# STATED TASK
Which lines in the entries below contain the string "slurDashed"? Identify each one and copy it, matching case exactly.

Stored data entries:
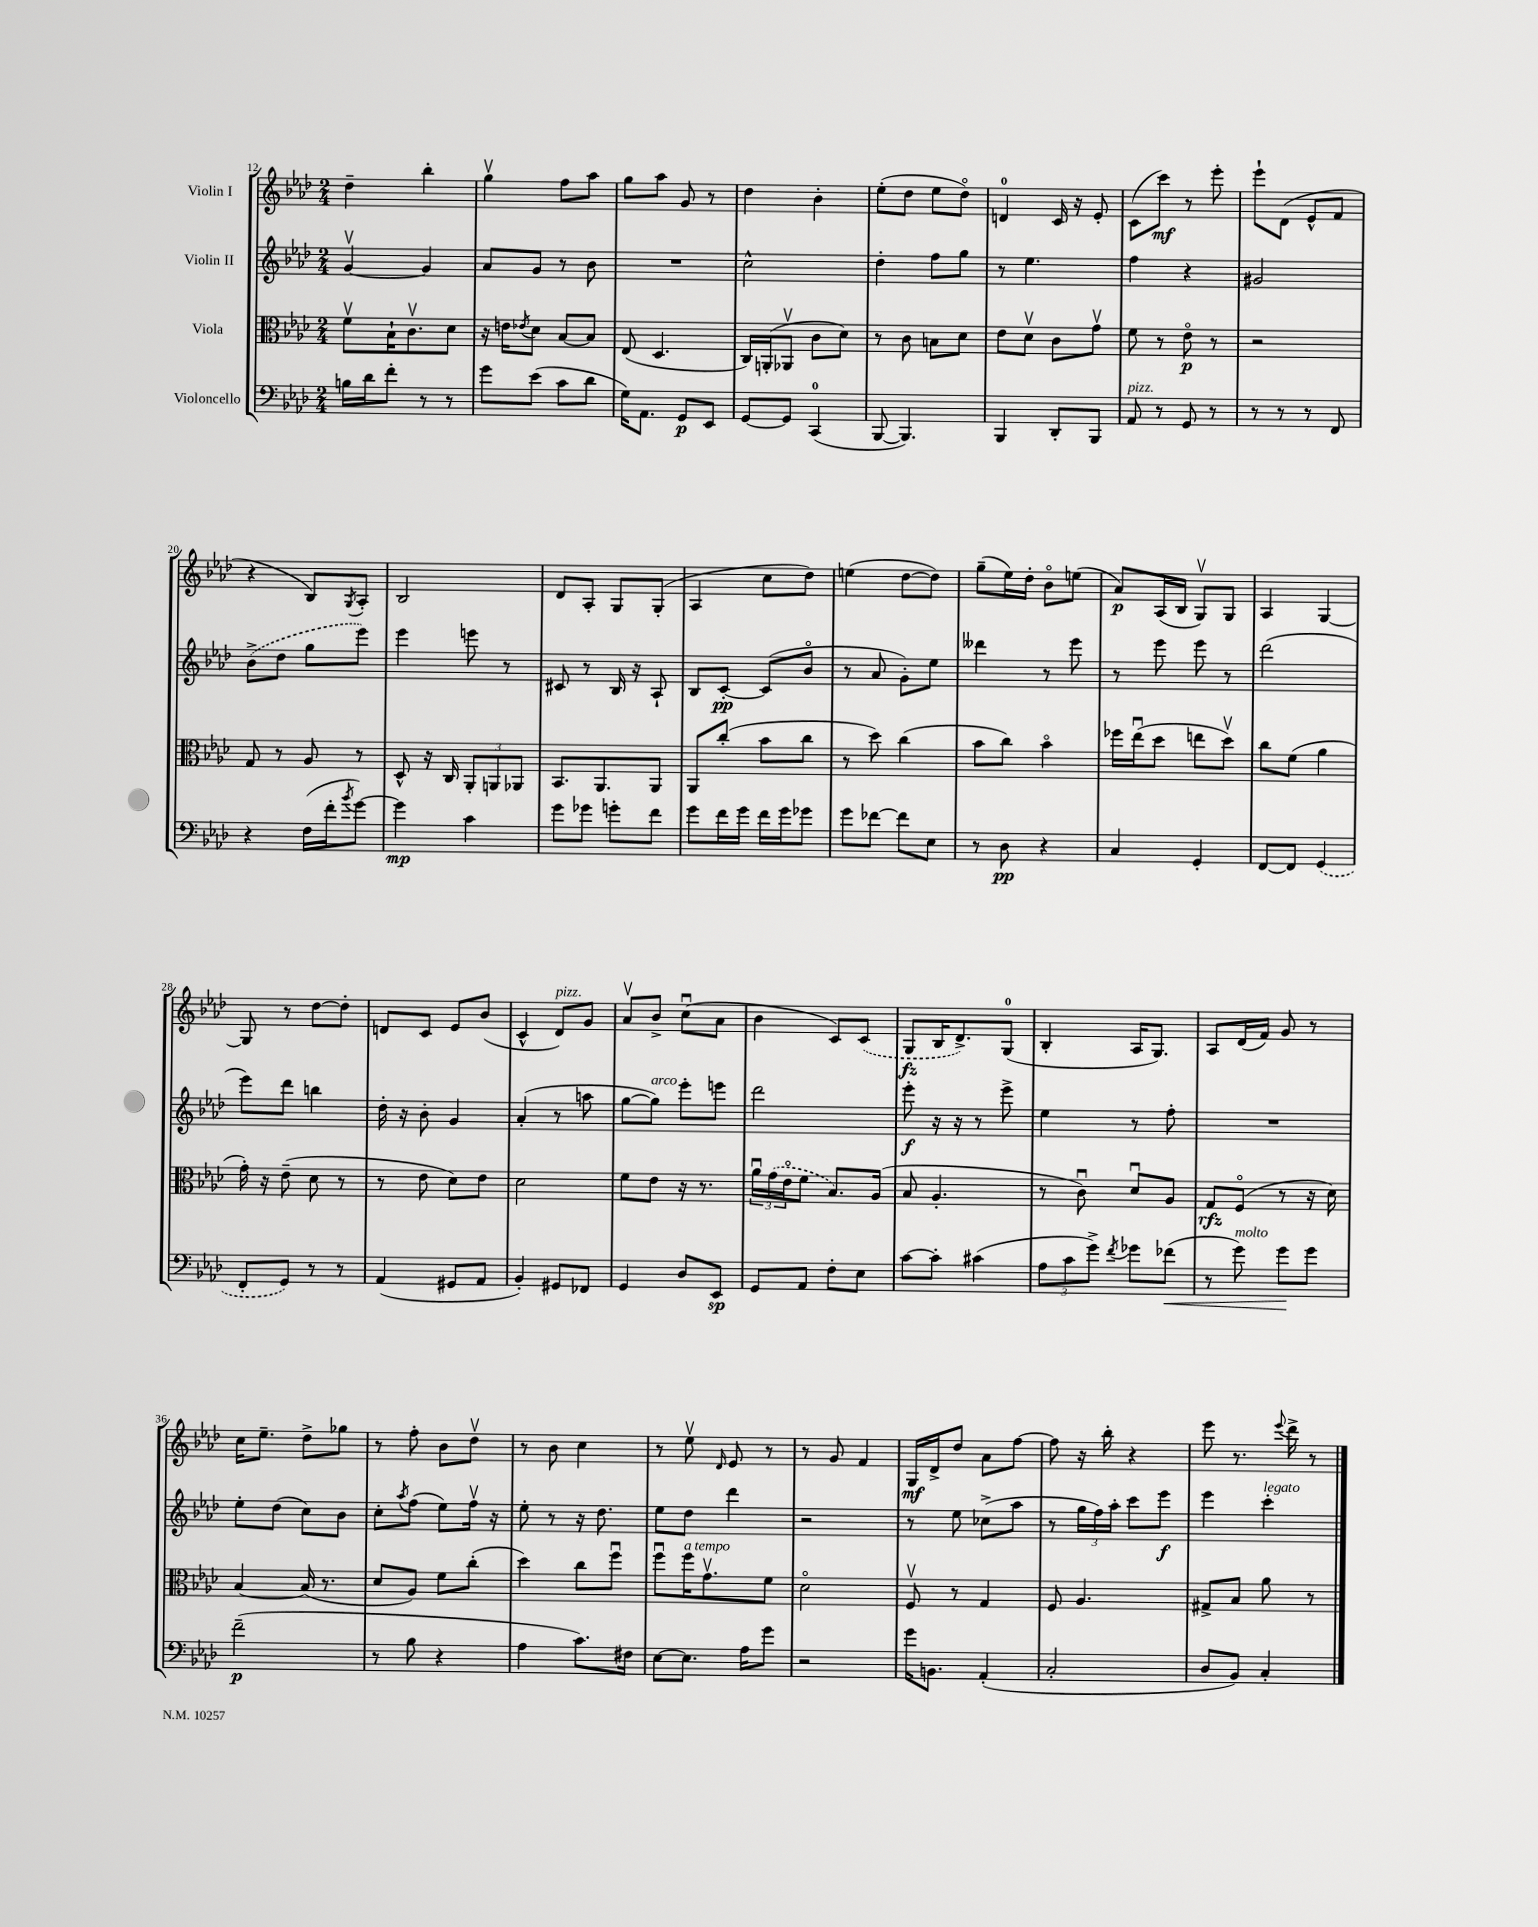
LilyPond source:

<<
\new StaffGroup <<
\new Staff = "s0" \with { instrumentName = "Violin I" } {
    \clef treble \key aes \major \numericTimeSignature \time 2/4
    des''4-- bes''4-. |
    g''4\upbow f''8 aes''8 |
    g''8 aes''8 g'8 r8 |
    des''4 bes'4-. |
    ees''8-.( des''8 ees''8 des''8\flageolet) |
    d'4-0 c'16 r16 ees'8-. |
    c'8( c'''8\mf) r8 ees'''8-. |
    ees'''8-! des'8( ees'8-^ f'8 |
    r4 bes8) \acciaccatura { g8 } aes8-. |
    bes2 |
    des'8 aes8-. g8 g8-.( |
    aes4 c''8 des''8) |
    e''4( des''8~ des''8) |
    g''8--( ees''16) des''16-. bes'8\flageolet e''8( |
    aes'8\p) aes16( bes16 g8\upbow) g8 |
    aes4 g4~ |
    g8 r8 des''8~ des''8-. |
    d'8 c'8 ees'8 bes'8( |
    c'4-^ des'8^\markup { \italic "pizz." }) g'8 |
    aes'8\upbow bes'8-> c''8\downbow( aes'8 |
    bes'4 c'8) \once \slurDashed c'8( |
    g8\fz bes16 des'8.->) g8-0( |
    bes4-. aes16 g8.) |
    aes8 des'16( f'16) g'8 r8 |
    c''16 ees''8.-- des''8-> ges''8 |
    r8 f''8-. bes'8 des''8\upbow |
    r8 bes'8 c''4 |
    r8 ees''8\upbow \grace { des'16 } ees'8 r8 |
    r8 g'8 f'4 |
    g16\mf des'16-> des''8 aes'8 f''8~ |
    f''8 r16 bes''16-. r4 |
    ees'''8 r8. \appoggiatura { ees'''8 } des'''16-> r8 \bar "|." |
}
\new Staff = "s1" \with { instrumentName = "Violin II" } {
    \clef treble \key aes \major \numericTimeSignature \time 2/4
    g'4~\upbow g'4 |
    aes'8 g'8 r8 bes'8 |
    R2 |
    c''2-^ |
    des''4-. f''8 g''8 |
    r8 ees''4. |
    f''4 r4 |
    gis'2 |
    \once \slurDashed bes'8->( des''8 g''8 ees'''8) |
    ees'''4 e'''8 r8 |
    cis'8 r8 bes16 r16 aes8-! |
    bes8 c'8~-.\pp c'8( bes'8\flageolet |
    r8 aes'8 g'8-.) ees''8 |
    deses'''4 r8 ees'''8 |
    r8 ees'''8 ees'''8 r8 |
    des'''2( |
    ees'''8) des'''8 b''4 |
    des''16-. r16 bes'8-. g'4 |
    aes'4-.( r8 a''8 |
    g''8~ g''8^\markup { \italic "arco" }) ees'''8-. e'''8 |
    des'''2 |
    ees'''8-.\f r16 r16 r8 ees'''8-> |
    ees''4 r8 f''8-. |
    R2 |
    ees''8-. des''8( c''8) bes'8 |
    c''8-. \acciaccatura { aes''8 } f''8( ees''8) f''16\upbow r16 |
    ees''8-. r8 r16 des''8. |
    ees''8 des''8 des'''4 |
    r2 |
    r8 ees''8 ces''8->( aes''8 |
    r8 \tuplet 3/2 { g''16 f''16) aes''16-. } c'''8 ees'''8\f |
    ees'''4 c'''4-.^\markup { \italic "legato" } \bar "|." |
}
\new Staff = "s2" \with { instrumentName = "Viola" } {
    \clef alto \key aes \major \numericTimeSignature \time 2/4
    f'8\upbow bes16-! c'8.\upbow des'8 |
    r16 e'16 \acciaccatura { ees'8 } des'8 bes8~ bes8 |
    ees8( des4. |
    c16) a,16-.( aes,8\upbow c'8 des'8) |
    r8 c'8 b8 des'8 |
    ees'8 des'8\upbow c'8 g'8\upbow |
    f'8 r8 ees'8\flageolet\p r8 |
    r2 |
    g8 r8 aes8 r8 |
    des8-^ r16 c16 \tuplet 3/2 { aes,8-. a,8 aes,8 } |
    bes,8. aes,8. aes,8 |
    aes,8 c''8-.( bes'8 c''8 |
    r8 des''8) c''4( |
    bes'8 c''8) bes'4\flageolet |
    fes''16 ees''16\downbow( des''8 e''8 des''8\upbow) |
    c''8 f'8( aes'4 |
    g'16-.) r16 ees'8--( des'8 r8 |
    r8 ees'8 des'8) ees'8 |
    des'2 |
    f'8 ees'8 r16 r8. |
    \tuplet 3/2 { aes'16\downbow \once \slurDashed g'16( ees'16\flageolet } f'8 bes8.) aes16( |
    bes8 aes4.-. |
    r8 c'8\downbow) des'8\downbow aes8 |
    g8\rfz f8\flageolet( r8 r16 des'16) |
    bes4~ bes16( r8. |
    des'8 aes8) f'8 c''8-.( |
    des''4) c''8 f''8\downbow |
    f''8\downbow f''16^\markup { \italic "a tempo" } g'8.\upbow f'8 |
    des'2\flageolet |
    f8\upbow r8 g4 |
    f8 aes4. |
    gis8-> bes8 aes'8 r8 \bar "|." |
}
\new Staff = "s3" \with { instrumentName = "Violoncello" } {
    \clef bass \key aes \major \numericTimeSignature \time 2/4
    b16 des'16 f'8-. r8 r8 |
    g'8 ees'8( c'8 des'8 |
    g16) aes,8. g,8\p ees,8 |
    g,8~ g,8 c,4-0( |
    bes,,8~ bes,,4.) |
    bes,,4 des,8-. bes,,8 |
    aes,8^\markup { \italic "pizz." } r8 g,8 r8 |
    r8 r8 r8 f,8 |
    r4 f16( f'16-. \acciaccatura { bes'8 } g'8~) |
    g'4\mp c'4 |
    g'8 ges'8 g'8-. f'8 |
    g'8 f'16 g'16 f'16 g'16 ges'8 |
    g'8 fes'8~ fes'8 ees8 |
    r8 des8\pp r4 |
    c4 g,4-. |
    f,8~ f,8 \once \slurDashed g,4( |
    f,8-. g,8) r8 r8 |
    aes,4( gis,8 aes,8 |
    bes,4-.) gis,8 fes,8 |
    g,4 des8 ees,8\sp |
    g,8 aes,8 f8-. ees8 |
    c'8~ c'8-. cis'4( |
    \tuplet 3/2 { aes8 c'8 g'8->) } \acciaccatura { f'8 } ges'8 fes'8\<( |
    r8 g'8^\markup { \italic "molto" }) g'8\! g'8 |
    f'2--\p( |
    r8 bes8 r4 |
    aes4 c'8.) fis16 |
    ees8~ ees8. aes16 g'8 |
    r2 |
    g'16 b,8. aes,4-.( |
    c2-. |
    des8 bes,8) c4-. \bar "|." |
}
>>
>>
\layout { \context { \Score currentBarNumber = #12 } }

# RESPONSE
    bes'4 c'8) \once \slurDashed c'8( |
    \once \slurDashed bes'8->( des''8 g''8 ees'''8) |
    \tuplet 3/2 { aes'16\downbow \once \slurDashed g'16( ees'16\flageolet } f'8 bes8.) aes16( |
    f,8~ f,8 \once \slurDashed g,4( |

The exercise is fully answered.